→ **Exercise**: Please print every record exactly as it stands, leaving out the pictures.

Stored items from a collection
◆ ◆ ◆ ◆ ◆ ◆ ◆

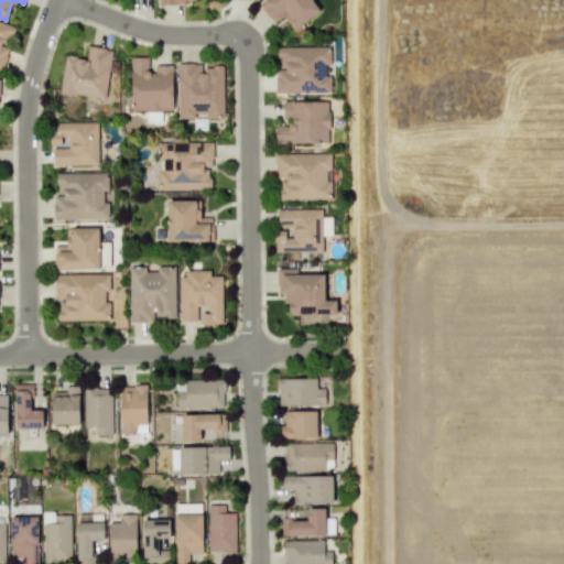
[(263,0),(258,4),(272,23),(282,15),(293,30),(320,10),(312,0),(263,0)]
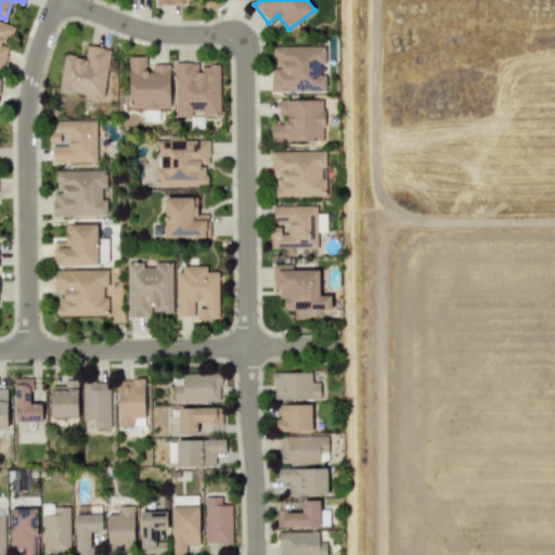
[(0,68),(1,69),(9,44),(8,44),(14,26),(0,21),(0,68)]
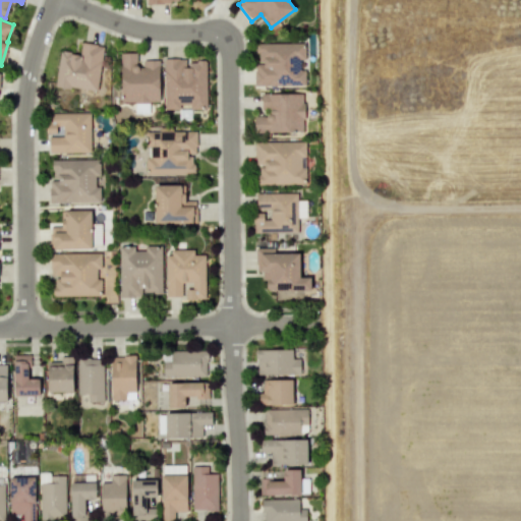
[(59,51),(54,85),(96,92),(103,46),(80,42),(79,54),(59,51)]
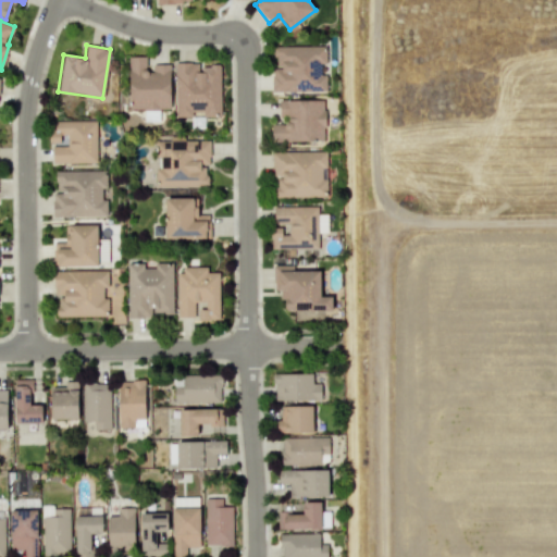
[(274,46),(274,69),(271,69),(271,93),(326,93),(326,74),(321,74),(321,63),(325,63),(325,46),(274,46)]
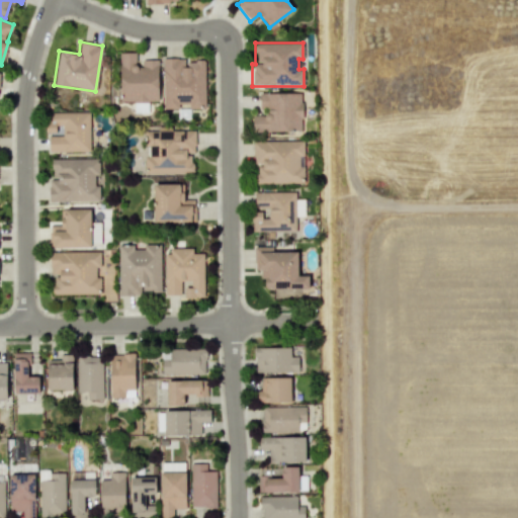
[(119,101),(158,101),(158,60),(138,60),(138,53),(119,53),(119,101)]
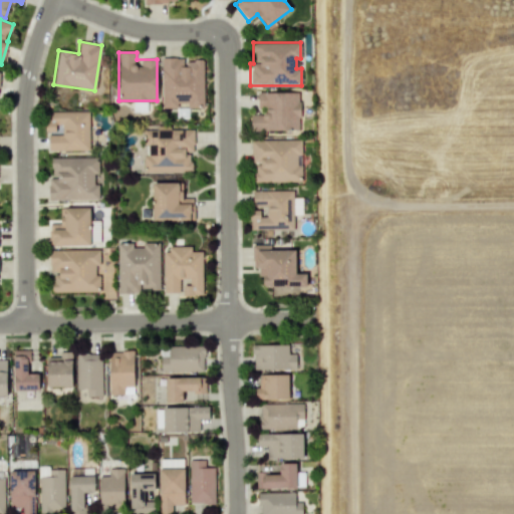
[(202,60),(183,60),(183,57),(161,57),(162,108),(178,108),(178,106),(203,105),(202,60)]
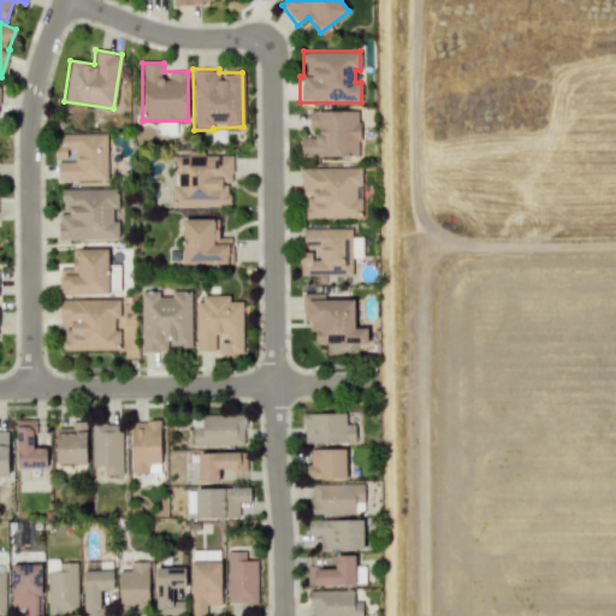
[(359,111),(308,110),(308,129),(319,129),(319,136),(300,136),(300,157),(357,157),(359,111)]
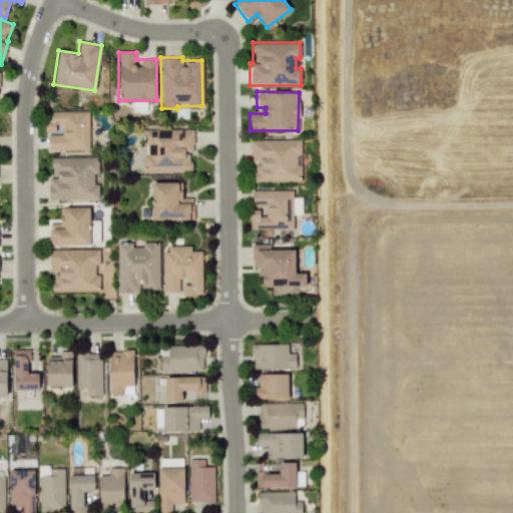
[(87,110),(45,111),(46,150),(88,149),(87,110)]
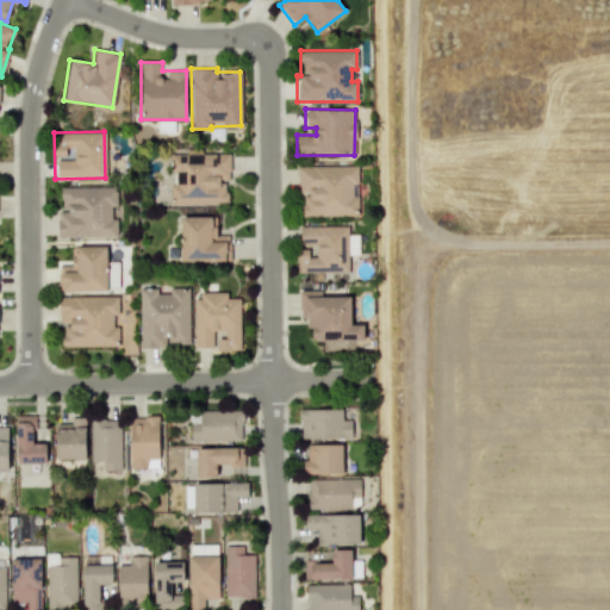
[(228,204),(226,151),(185,151),(185,154),(169,155),(169,174),(170,174),(172,205),(228,204)]
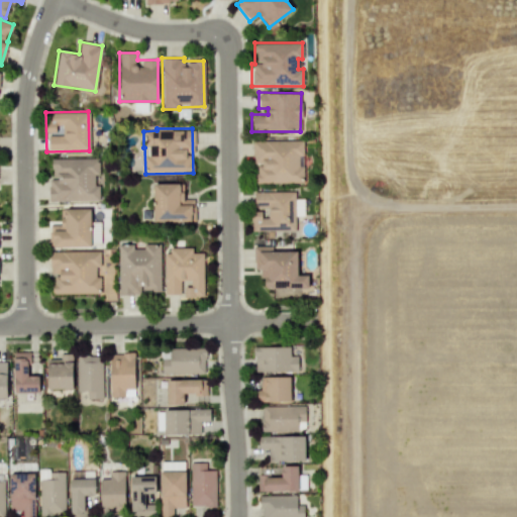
[(253,184),(303,183),(303,167),(298,167),(297,154),(302,154),(302,140),(253,141),(253,184)]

◆ ◆ ◆ ◆ ◆ ◆ ◆

→ **Answer for the task**:
[(263,0),(258,4),(272,23),(282,15),(293,30),(320,10),(312,0),(263,0)]
[(0,68),(1,69),(9,44),(8,44),(14,26),(0,21),(0,68)]
[(59,51),(54,85),(96,92),(103,46),(80,42),(79,54),(59,51)]
[(274,46),(274,69),(271,69),(271,93),(326,93),(326,74),(321,74),(321,63),(325,63),(325,46),(274,46)]
[(119,101),(158,101),(158,60),(138,60),(138,53),(119,53),(119,101)]
[(202,60),(183,60),(183,57),(161,57),(162,108),(178,108),(178,106),(203,105),(202,60)]
[(359,111),(308,110),(308,129),(319,129),(319,136),(300,136),(300,157),(357,157),(359,111)]
[(87,110),(45,111),(46,150),(88,149),(87,110)]
[(228,204),(226,151),(185,151),(185,154),(169,155),(169,174),(170,174),(172,205),(228,204)]
[(253,184),(303,183),(303,167),(298,167),(297,154),(302,154),(302,140),(253,141),(253,184)]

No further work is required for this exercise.